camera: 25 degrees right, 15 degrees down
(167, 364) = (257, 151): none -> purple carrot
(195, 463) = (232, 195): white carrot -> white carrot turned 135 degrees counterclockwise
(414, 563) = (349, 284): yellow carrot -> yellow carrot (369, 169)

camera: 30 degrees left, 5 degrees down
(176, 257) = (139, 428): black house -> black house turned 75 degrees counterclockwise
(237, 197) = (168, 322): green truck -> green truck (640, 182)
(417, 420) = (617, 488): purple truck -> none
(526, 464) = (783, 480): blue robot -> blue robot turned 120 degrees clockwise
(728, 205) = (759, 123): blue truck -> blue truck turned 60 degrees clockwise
* * *
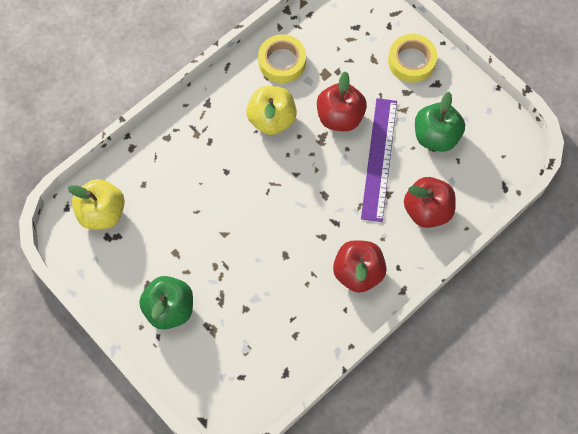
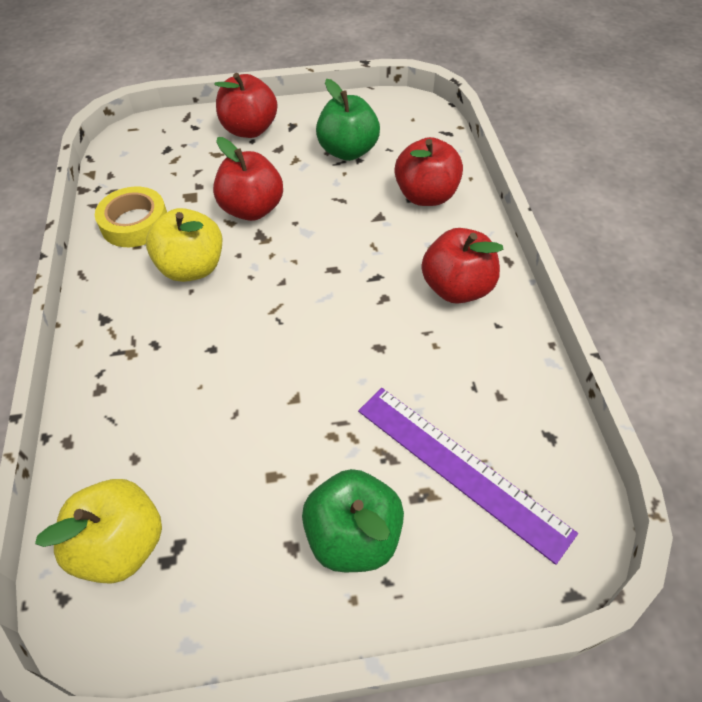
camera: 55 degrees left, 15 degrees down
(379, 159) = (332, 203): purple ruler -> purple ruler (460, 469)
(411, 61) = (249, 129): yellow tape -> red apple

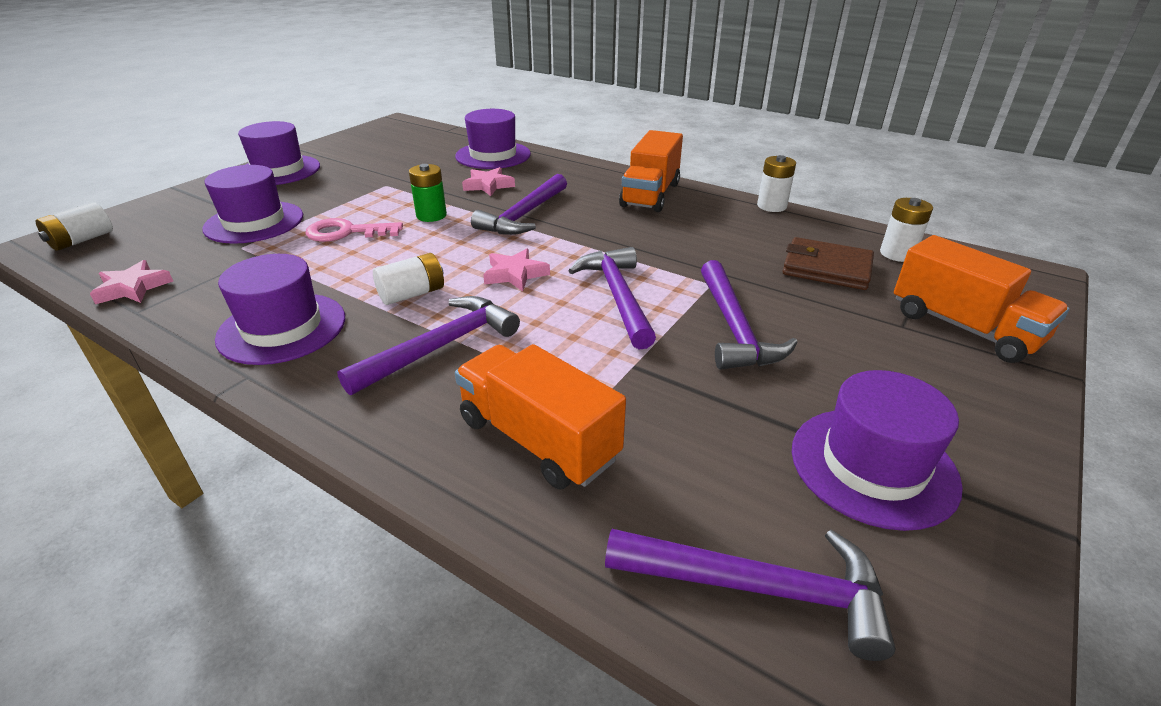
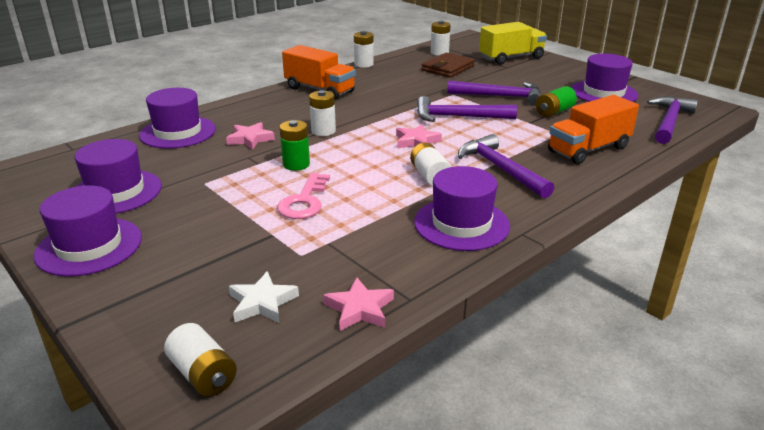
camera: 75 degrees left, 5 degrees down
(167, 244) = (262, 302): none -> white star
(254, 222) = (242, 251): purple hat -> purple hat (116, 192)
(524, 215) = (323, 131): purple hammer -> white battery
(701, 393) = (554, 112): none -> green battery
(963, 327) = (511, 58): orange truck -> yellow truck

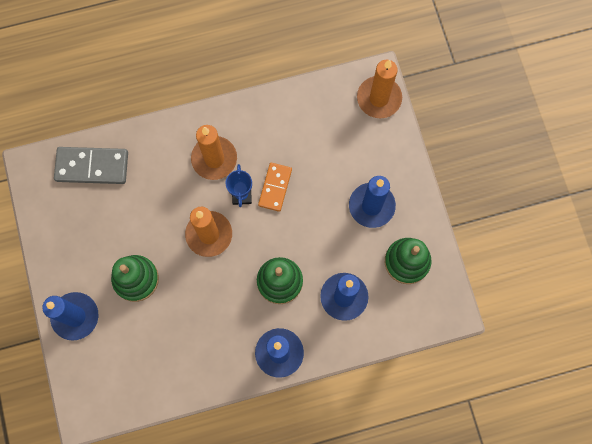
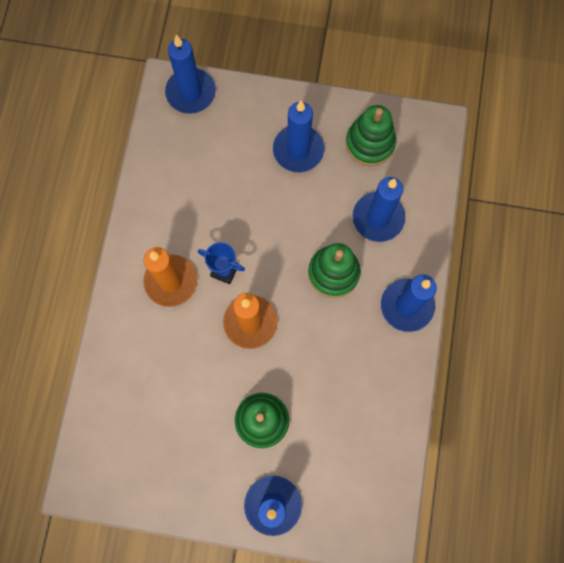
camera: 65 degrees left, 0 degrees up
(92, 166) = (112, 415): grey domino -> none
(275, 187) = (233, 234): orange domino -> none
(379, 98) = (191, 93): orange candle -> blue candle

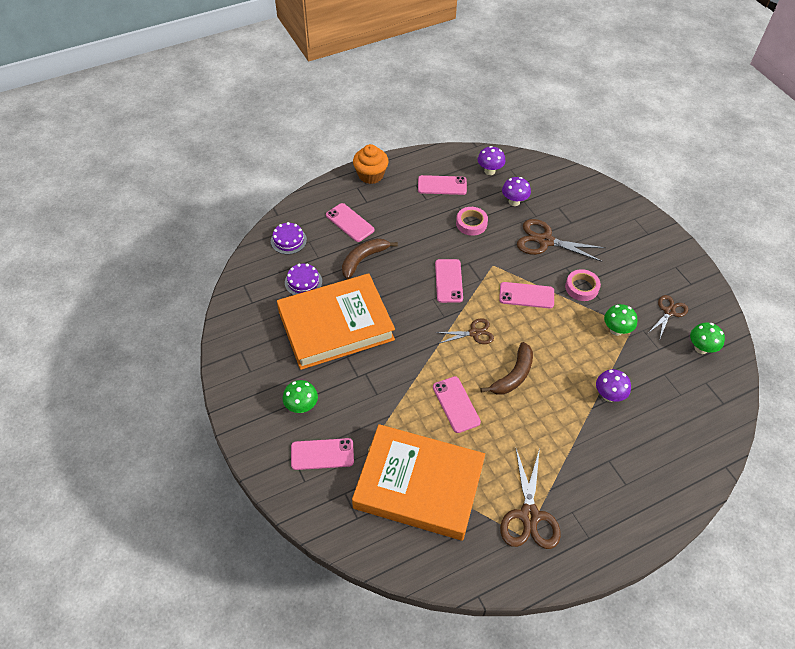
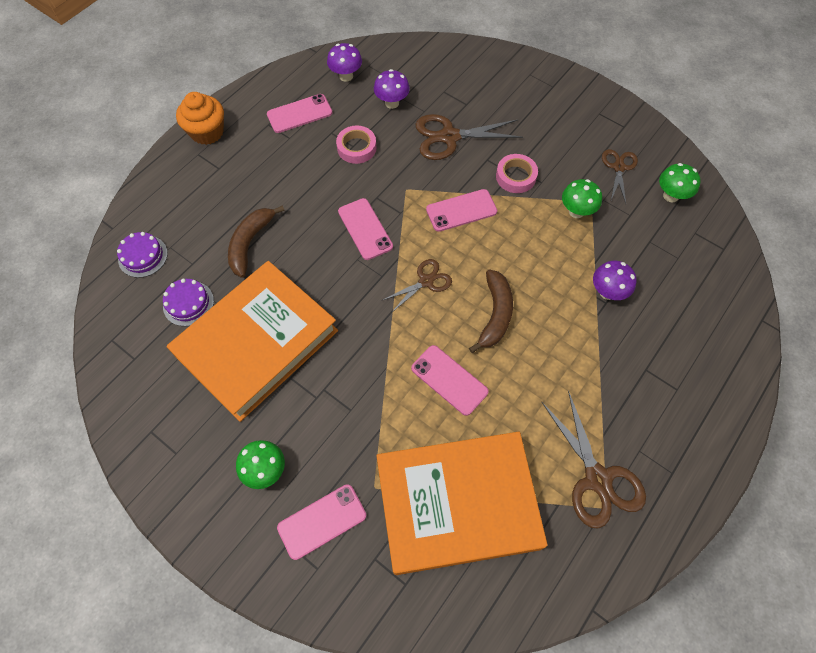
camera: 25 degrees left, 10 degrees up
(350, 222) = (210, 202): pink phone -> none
==
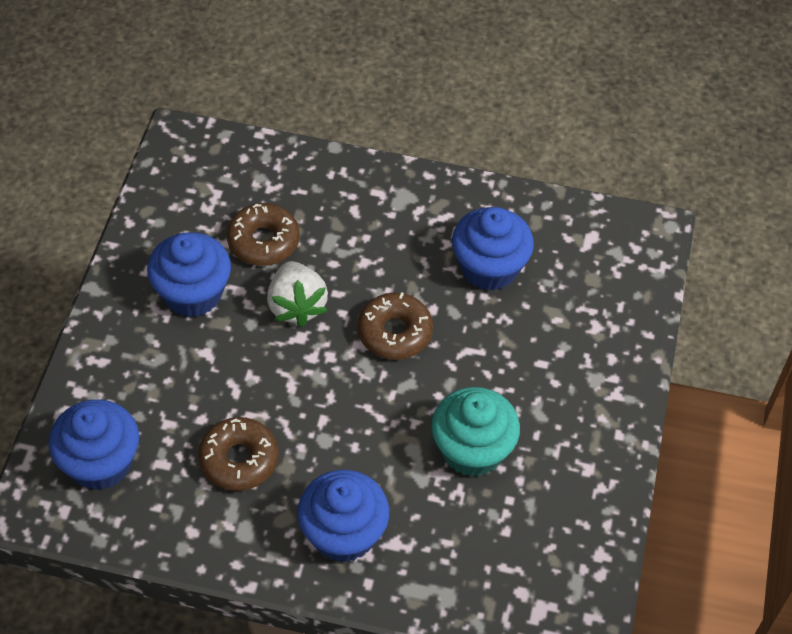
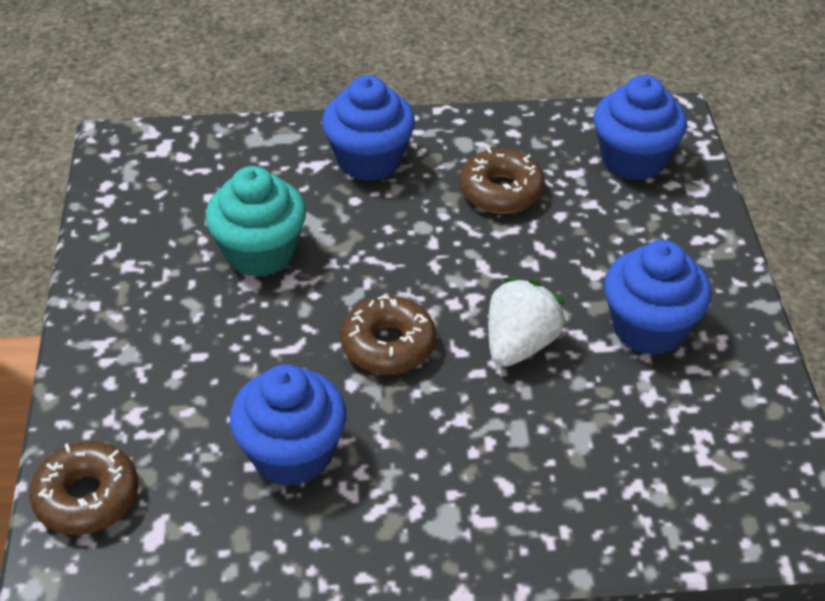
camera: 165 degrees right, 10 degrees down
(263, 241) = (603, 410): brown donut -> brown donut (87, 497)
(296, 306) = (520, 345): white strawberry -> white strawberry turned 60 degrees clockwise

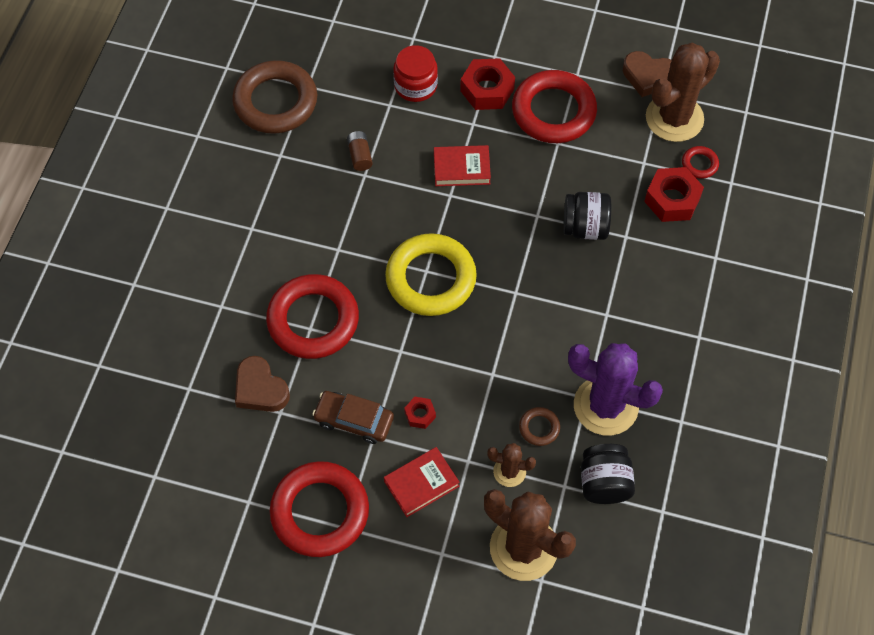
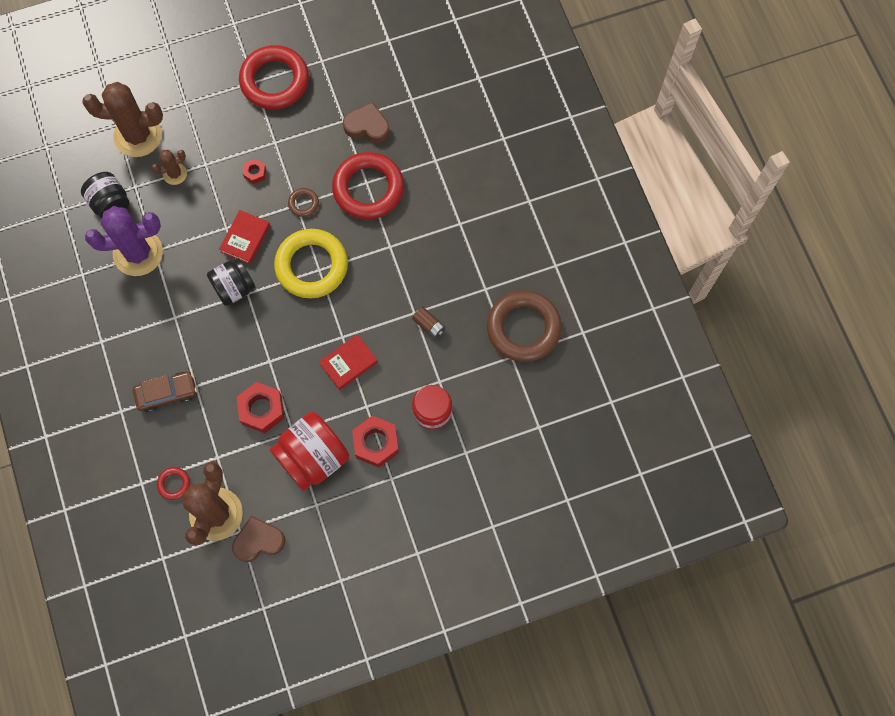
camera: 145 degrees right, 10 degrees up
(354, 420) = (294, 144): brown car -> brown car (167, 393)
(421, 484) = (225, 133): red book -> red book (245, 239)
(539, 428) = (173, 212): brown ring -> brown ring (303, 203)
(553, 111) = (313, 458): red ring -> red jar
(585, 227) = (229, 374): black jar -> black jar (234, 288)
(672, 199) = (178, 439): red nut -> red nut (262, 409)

Work to be completed: Output only an exact transcription of the lines above from the one with "(167, 364) = (257, 151): none" up to and including the one with "camera: 30 degrees left, 5 degrees down".

Output for this exercise:
(167, 364) = (257, 151): none -> purple carrot
(195, 463) = (232, 195): white carrot -> white carrot turned 135 degrees counterclockwise
(414, 563) = (349, 284): yellow carrot -> yellow carrot (369, 169)

camera: 30 degrees left, 5 degrees down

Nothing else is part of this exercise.